Object state comparisons
....................

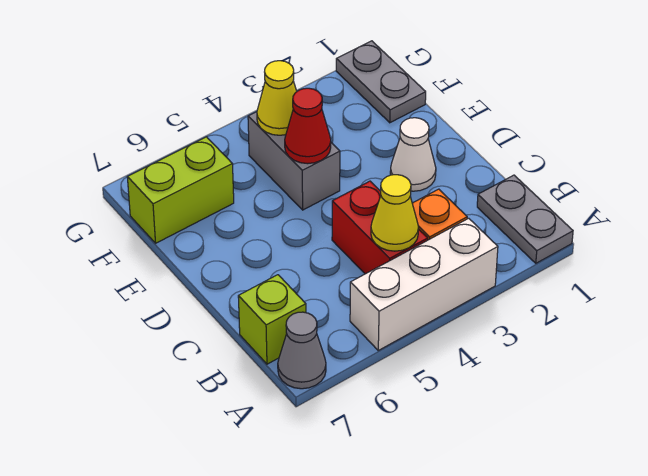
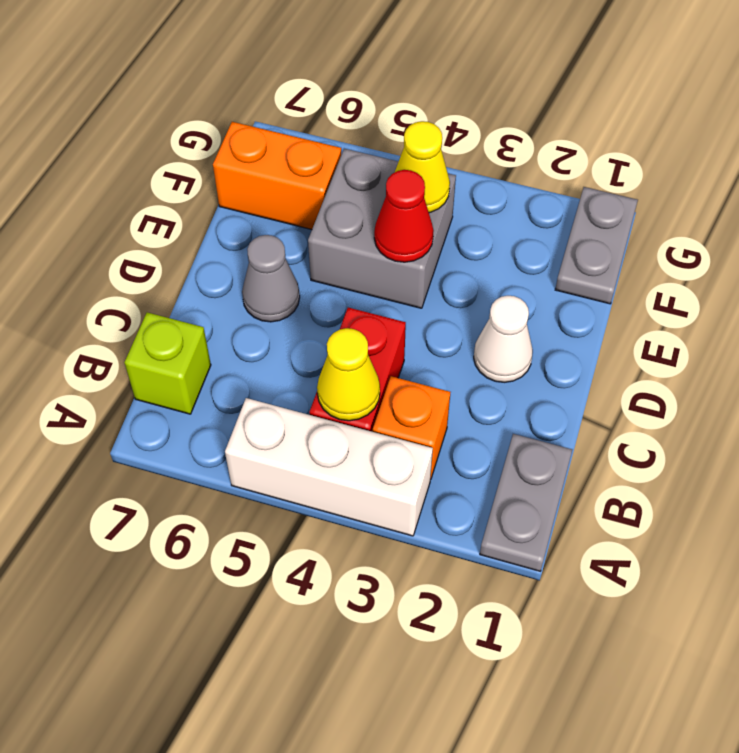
grey 1x1 cone [278,312,326,389] -> grey 1x1 cone moved to [242,235,300,322]
grey 1x2 brick [248,112,340,210] -> grey 2x2 brick [308,149,456,308]
lime 1x2 brick [127,137,234,243] -> orange 1x2 brick [213,122,341,230]

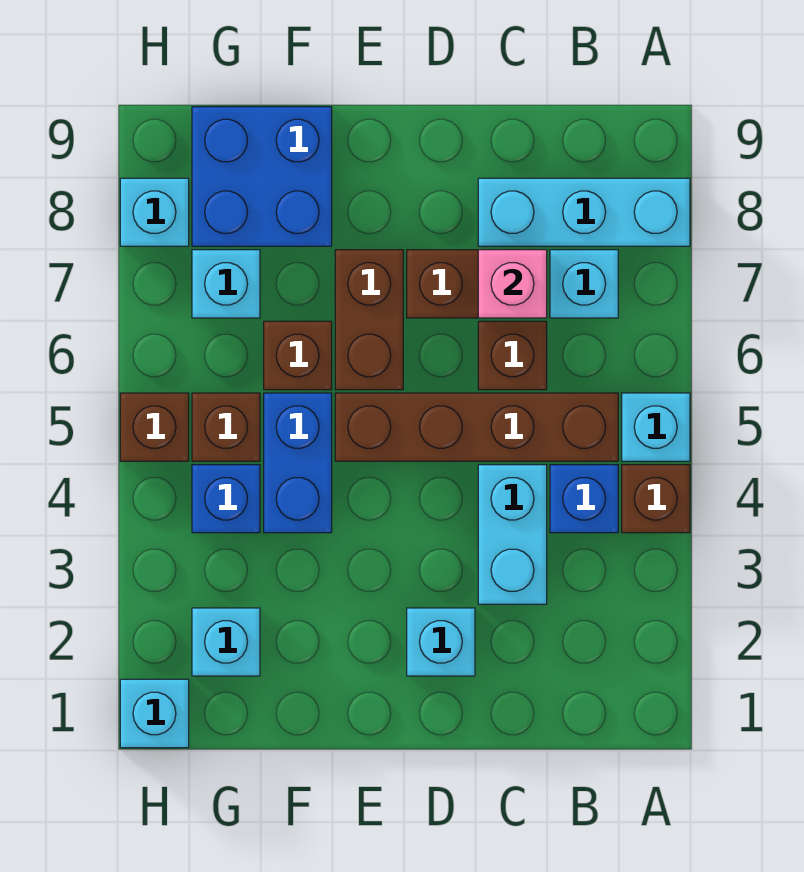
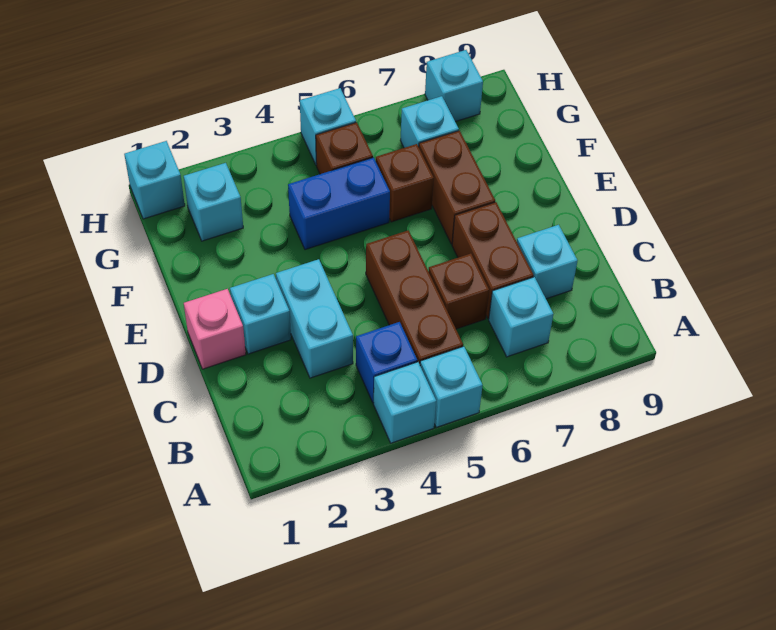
brown 1x1 brick [622,465,690,533] -> cyan 1x1 brick [373,362,436,443]
cyan 1x3 brick [478,178,690,246] -> cyan 1x1 brick [517,225,578,299]
brown 1x4 brick [335,393,618,461] -> brown 1x3 brick [366,230,463,364]
cyan 1x2 brick [478,465,547,604] -> cyan 1x2 brick turned to [276,259,353,378]
pink 1x1 brick [478,250,547,318] -> pink 1x1 brick moved to [184,289,246,369]
brown 1x2 brick [335,250,403,390] -> brown 1x2 brick turned to [419,131,495,244]
blue 2x2 brick [192,107,332,246] -> none
blue 1x1 brick [192,465,260,533] -> none
brown 1x1 brick [120,393,189,461] -> cyan 1x1 brick [300,88,356,165]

....................

What needs to be done:
Set down exactly what runs from the line containing "blue 2x2 brick [192,107,332,246] -> none" through the last line above, both lines included.

Answer to this task:
blue 2x2 brick [192,107,332,246] -> none
blue 1x1 brick [192,465,260,533] -> none
brown 1x1 brick [120,393,189,461] -> cyan 1x1 brick [300,88,356,165]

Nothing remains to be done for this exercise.